PROBLEM REQUIREMENTS
Please copy each line in the records below that contains the string "purple".

RECORDS SUPPLIED

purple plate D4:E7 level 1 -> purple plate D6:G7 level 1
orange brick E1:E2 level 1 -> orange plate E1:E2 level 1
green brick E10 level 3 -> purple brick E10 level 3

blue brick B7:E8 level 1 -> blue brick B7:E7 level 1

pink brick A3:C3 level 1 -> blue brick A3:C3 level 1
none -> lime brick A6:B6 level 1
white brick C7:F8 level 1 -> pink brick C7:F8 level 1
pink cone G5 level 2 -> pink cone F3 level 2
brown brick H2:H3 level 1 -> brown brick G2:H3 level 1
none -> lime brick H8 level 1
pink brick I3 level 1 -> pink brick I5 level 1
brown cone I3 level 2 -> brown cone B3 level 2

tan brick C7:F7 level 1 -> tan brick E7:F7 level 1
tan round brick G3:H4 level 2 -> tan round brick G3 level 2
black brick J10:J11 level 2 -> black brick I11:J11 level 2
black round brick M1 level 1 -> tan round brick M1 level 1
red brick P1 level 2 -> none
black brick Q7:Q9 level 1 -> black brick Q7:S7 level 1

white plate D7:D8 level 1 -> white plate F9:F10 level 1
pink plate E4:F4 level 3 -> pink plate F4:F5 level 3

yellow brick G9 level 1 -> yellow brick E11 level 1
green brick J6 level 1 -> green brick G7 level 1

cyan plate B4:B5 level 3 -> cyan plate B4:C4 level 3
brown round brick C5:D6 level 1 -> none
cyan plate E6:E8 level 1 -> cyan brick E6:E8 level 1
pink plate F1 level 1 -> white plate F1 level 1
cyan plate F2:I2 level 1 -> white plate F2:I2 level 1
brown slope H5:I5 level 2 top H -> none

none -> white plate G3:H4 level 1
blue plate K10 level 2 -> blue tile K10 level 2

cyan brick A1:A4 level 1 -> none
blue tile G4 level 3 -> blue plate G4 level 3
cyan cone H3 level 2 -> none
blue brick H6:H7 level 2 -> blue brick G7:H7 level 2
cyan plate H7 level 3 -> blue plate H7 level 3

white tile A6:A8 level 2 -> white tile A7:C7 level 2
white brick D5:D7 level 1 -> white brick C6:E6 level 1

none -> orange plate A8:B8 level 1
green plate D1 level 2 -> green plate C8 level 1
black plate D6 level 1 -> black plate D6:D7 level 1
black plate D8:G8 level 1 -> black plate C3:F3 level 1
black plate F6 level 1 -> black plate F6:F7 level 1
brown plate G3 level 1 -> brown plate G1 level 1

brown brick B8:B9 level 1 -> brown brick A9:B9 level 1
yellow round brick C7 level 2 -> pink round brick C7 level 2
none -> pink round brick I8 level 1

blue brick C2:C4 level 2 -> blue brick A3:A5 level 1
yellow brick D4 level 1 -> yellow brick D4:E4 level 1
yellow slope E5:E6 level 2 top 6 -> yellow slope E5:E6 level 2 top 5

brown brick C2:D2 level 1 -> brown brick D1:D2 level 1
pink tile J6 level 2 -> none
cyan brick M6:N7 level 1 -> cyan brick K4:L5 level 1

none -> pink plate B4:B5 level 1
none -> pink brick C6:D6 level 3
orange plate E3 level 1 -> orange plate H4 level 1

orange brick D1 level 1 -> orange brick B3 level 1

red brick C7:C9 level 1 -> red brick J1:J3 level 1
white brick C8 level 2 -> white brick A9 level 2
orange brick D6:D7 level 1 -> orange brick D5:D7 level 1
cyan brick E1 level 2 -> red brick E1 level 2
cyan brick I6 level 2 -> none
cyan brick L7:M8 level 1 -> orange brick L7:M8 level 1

WORKED SOLUTION
purple plate D4:E7 level 1 -> purple plate D6:G7 level 1
green brick E10 level 3 -> purple brick E10 level 3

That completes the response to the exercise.